=== Section Start ===

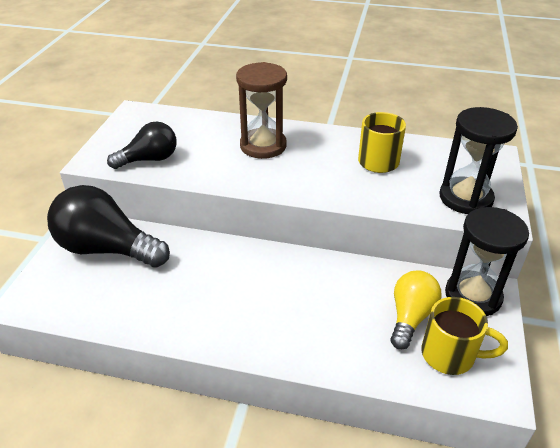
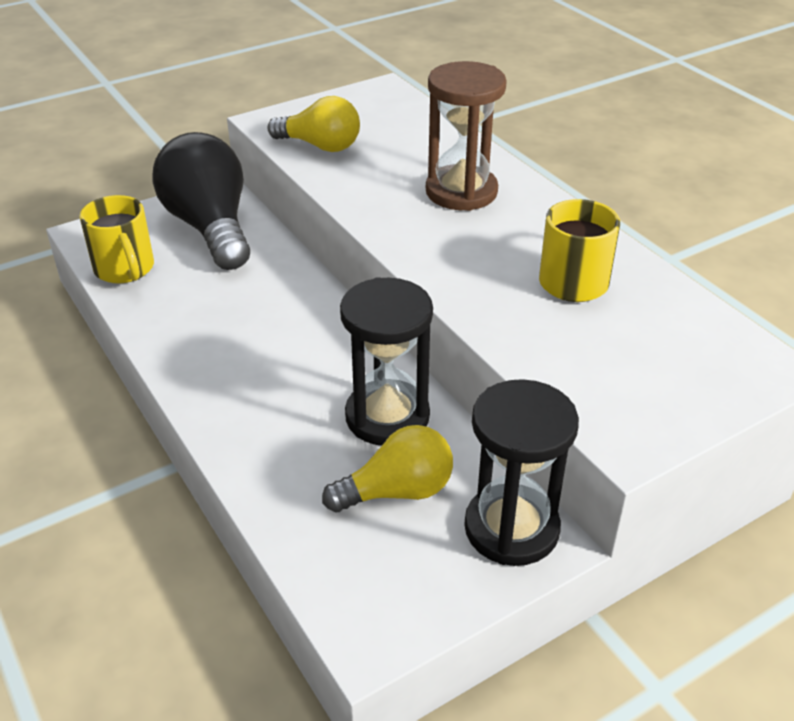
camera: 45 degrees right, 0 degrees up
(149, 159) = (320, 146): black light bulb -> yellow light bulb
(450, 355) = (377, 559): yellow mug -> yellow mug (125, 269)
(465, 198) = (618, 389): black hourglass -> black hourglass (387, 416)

=== Section End ===
=== Section Start ===

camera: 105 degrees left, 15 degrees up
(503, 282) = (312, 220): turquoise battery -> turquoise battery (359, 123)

=== Section End ===
=== Section Start ===

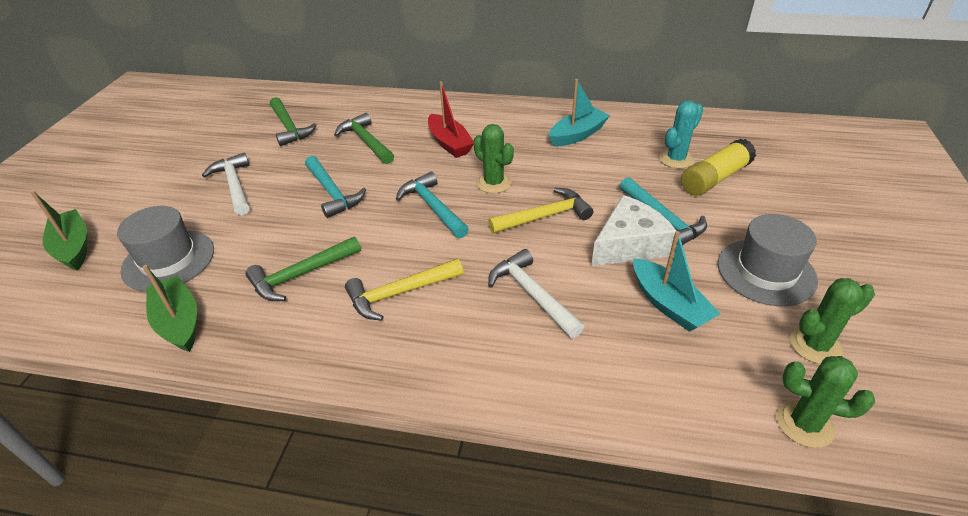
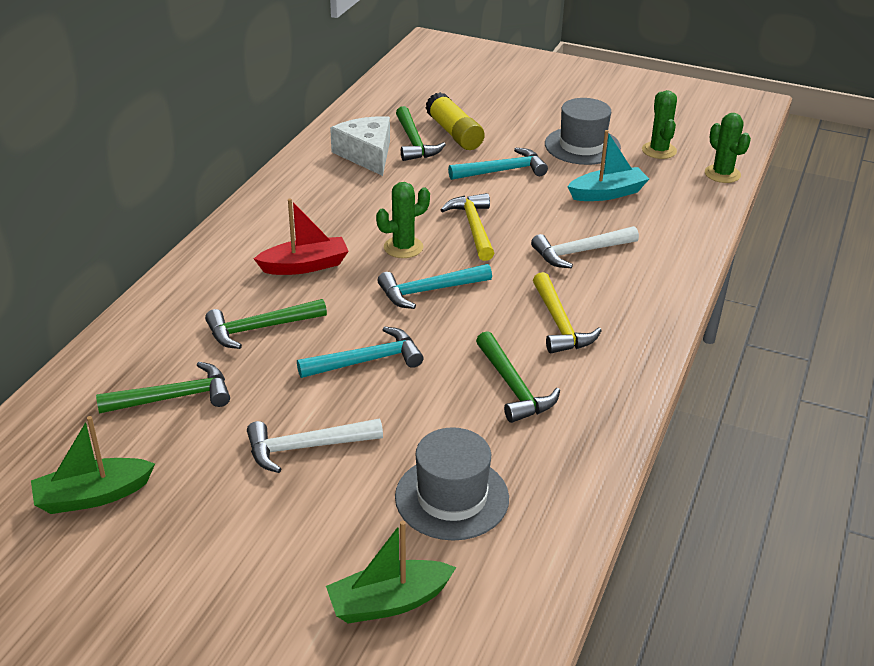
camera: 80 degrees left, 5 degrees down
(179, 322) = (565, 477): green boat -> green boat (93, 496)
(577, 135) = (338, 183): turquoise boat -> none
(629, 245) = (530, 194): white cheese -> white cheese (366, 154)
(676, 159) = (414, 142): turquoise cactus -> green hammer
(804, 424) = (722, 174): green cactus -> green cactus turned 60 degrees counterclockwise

=== Section End ===

— What to work on —
Respond with only the number of lines in the data that include the string "green".

— Final answer —
3